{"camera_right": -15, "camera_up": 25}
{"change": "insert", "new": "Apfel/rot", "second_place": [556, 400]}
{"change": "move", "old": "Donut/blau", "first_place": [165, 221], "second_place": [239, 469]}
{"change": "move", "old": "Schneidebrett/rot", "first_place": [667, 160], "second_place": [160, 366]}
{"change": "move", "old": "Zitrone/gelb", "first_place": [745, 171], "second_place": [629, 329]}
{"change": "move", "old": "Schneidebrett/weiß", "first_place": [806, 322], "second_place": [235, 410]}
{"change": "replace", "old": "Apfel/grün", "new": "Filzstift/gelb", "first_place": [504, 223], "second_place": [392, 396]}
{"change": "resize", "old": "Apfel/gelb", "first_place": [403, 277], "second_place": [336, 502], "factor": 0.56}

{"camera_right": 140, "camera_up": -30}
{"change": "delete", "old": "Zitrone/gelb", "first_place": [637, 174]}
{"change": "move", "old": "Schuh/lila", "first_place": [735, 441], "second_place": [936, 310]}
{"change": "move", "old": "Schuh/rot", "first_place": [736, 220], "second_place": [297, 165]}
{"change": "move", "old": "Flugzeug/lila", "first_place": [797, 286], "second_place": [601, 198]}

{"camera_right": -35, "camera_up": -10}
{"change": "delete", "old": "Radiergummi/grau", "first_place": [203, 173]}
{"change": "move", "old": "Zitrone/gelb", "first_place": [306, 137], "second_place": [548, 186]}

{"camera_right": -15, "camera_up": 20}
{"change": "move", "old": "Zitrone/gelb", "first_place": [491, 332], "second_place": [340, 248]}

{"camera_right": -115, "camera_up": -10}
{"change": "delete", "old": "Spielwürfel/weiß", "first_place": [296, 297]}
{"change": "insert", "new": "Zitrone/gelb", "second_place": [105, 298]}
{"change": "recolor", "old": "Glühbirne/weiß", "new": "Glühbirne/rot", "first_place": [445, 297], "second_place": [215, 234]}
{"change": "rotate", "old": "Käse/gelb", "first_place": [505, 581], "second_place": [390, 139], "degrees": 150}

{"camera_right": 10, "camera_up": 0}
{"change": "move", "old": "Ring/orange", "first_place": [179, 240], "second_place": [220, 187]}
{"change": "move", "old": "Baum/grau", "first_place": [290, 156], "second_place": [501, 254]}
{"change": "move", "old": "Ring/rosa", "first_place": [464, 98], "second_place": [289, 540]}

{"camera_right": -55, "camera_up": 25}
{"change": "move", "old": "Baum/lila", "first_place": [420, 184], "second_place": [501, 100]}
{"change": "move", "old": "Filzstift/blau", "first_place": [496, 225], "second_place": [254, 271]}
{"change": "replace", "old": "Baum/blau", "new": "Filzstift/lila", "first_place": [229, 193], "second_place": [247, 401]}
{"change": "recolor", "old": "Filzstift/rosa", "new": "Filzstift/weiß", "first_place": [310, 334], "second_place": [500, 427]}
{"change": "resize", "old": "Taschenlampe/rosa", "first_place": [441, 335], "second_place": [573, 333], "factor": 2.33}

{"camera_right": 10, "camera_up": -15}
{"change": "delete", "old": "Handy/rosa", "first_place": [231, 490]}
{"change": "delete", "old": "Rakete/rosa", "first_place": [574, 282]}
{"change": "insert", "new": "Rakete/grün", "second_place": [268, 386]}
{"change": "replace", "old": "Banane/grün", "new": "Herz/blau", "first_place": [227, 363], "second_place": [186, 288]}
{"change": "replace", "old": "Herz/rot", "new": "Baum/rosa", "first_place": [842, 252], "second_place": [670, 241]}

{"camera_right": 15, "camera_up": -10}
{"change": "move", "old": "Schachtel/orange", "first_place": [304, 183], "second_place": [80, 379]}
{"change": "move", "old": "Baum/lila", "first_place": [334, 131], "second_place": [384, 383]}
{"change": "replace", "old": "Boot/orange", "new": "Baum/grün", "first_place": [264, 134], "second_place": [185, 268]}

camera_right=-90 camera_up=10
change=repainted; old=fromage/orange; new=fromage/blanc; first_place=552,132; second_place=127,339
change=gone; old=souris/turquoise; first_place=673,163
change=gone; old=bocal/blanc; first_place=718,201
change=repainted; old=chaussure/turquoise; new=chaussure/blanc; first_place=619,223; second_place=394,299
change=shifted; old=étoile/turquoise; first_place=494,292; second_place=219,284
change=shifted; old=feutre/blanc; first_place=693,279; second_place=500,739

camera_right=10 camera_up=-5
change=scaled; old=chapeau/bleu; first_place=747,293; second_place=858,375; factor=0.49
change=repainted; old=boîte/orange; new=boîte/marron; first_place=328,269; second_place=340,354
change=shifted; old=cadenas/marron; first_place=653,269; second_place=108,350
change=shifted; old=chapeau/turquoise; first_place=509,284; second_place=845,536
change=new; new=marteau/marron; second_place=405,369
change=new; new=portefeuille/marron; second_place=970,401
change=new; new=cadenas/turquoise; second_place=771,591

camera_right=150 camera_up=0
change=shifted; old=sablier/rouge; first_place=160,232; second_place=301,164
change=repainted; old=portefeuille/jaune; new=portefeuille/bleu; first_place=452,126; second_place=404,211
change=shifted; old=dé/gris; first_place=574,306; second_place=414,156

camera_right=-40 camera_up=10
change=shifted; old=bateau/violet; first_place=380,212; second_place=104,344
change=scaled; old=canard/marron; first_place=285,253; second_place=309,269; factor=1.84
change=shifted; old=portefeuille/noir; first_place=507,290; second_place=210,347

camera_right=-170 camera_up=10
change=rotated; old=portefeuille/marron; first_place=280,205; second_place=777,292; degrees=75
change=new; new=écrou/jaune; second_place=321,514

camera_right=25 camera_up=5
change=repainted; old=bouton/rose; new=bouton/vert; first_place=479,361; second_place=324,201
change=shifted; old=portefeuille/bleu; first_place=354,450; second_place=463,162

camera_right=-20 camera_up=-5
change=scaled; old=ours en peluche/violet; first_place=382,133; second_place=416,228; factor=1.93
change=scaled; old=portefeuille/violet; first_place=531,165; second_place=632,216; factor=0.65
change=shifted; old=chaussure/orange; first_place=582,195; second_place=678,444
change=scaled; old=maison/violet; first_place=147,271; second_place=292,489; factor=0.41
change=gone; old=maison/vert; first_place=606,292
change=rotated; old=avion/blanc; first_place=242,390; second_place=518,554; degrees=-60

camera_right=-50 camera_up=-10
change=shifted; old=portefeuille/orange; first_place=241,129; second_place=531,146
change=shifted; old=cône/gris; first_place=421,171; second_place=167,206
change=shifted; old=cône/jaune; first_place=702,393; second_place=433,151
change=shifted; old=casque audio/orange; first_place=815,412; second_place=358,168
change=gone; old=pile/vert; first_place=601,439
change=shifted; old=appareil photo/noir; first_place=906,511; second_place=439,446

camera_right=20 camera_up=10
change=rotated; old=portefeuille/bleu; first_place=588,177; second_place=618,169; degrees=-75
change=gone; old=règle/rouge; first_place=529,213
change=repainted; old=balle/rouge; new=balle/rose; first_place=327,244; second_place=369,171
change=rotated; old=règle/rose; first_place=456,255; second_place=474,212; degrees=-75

----

=== Exercise aim ===
Faithfully reproduce all of the records, character for character.

=== Result for this exercise ===
{"camera_right": -15, "camera_up": 25}
{"change": "insert", "new": "Apfel/rot", "second_place": [556, 400]}
{"change": "move", "old": "Donut/blau", "first_place": [165, 221], "second_place": [239, 469]}
{"change": "move", "old": "Schneidebrett/rot", "first_place": [667, 160], "second_place": [160, 366]}
{"change": "move", "old": "Zitrone/gelb", "first_place": [745, 171], "second_place": [629, 329]}
{"change": "move", "old": "Schneidebrett/weiß", "first_place": [806, 322], "second_place": [235, 410]}
{"change": "replace", "old": "Apfel/grün", "new": "Filzstift/gelb", "first_place": [504, 223], "second_place": [392, 396]}
{"change": "resize", "old": "Apfel/gelb", "first_place": [403, 277], "second_place": [336, 502], "factor": 0.56}

{"camera_right": 140, "camera_up": -30}
{"change": "delete", "old": "Zitrone/gelb", "first_place": [637, 174]}
{"change": "move", "old": "Schuh/lila", "first_place": [735, 441], "second_place": [936, 310]}
{"change": "move", "old": "Schuh/rot", "first_place": [736, 220], "second_place": [297, 165]}
{"change": "move", "old": "Flugzeug/lila", "first_place": [797, 286], "second_place": [601, 198]}

{"camera_right": -35, "camera_up": -10}
{"change": "delete", "old": "Radiergummi/grau", "first_place": [203, 173]}
{"change": "move", "old": "Zitrone/gelb", "first_place": [306, 137], "second_place": [548, 186]}

{"camera_right": -15, "camera_up": 20}
{"change": "move", "old": "Zitrone/gelb", "first_place": [491, 332], "second_place": [340, 248]}

{"camera_right": -115, "camera_up": -10}
{"change": "delete", "old": "Spielwürfel/weiß", "first_place": [296, 297]}
{"change": "insert", "new": "Zitrone/gelb", "second_place": [105, 298]}
{"change": "recolor", "old": "Glühbirne/weiß", "new": "Glühbirne/rot", "first_place": [445, 297], "second_place": [215, 234]}
{"change": "rotate", "old": "Käse/gelb", "first_place": [505, 581], "second_place": [390, 139], "degrees": 150}

{"camera_right": 10, "camera_up": 0}
{"change": "move", "old": "Ring/orange", "first_place": [179, 240], "second_place": [220, 187]}
{"change": "move", "old": "Baum/grau", "first_place": [290, 156], "second_place": [501, 254]}
{"change": "move", "old": "Ring/rosa", "first_place": [464, 98], "second_place": [289, 540]}

{"camera_right": -55, "camera_up": 25}
{"change": "move", "old": "Baum/lila", "first_place": [420, 184], "second_place": [501, 100]}
{"change": "move", "old": "Filzstift/blau", "first_place": [496, 225], "second_place": [254, 271]}
{"change": "replace", "old": "Baum/blau", "new": "Filzstift/lila", "first_place": [229, 193], "second_place": [247, 401]}
{"change": "recolor", "old": "Filzstift/rosa", "new": "Filzstift/weiß", "first_place": [310, 334], "second_place": [500, 427]}
{"change": "resize", "old": "Taschenlampe/rosa", "first_place": [441, 335], "second_place": [573, 333], "factor": 2.33}

{"camera_right": 10, "camera_up": -15}
{"change": "delete", "old": "Handy/rosa", "first_place": [231, 490]}
{"change": "delete", "old": "Rakete/rosa", "first_place": [574, 282]}
{"change": "insert", "new": "Rakete/grün", "second_place": [268, 386]}
{"change": "replace", "old": "Banane/grün", "new": "Herz/blau", "first_place": [227, 363], "second_place": [186, 288]}
{"change": "replace", "old": "Herz/rot", "new": "Baum/rosa", "first_place": [842, 252], "second_place": [670, 241]}

{"camera_right": 15, "camera_up": -10}
{"change": "move", "old": "Schachtel/orange", "first_place": [304, 183], "second_place": [80, 379]}
{"change": "move", "old": "Baum/lila", "first_place": [334, 131], "second_place": [384, 383]}
{"change": "replace", "old": "Boot/orange", "new": "Baum/grün", "first_place": [264, 134], "second_place": [185, 268]}

camera_right=-90 camera_up=10
change=repainted; old=fromage/orange; new=fromage/blanc; first_place=552,132; second_place=127,339
change=gone; old=souris/turquoise; first_place=673,163
change=gone; old=bocal/blanc; first_place=718,201
change=repainted; old=chaussure/turquoise; new=chaussure/blanc; first_place=619,223; second_place=394,299
change=shifted; old=étoile/turquoise; first_place=494,292; second_place=219,284
change=shifted; old=feutre/blanc; first_place=693,279; second_place=500,739

camera_right=10 camera_up=-5
change=scaled; old=chapeau/bleu; first_place=747,293; second_place=858,375; factor=0.49
change=repainted; old=boîte/orange; new=boîte/marron; first_place=328,269; second_place=340,354
change=shifted; old=cadenas/marron; first_place=653,269; second_place=108,350
change=shifted; old=chapeau/turquoise; first_place=509,284; second_place=845,536
change=new; new=marteau/marron; second_place=405,369
change=new; new=portefeuille/marron; second_place=970,401
change=new; new=cadenas/turquoise; second_place=771,591

camera_right=150 camera_up=0
change=shifted; old=sablier/rouge; first_place=160,232; second_place=301,164
change=repainted; old=portefeuille/jaune; new=portefeuille/bleu; first_place=452,126; second_place=404,211
change=shifted; old=dé/gris; first_place=574,306; second_place=414,156

camera_right=-40 camera_up=10
change=shifted; old=bateau/violet; first_place=380,212; second_place=104,344
change=scaled; old=canard/marron; first_place=285,253; second_place=309,269; factor=1.84
change=shifted; old=portefeuille/noir; first_place=507,290; second_place=210,347

camera_right=-170 camera_up=10
change=rotated; old=portefeuille/marron; first_place=280,205; second_place=777,292; degrees=75
change=new; new=écrou/jaune; second_place=321,514

camera_right=25 camera_up=5
change=repainted; old=bouton/rose; new=bouton/vert; first_place=479,361; second_place=324,201
change=shifted; old=portefeuille/bleu; first_place=354,450; second_place=463,162

camera_right=-20 camera_up=-5
change=scaled; old=ours en peluche/violet; first_place=382,133; second_place=416,228; factor=1.93
change=scaled; old=portefeuille/violet; first_place=531,165; second_place=632,216; factor=0.65
change=shifted; old=chaussure/orange; first_place=582,195; second_place=678,444
change=scaled; old=maison/violet; first_place=147,271; second_place=292,489; factor=0.41
change=gone; old=maison/vert; first_place=606,292
change=rotated; old=avion/blanc; first_place=242,390; second_place=518,554; degrees=-60

camera_right=-50 camera_up=-10
change=shifted; old=portefeuille/orange; first_place=241,129; second_place=531,146
change=shifted; old=cône/gris; first_place=421,171; second_place=167,206
change=shifted; old=cône/jaune; first_place=702,393; second_place=433,151
change=shifted; old=casque audio/orange; first_place=815,412; second_place=358,168
change=gone; old=pile/vert; first_place=601,439
change=shifted; old=appareil photo/noir; first_place=906,511; second_place=439,446

camera_right=20 camera_up=10
change=rotated; old=portefeuille/bleu; first_place=588,177; second_place=618,169; degrees=-75
change=gone; old=règle/rouge; first_place=529,213
change=repainted; old=balle/rouge; new=balle/rose; first_place=327,244; second_place=369,171
change=rotated; old=règle/rose; first_place=456,255; second_place=474,212; degrees=-75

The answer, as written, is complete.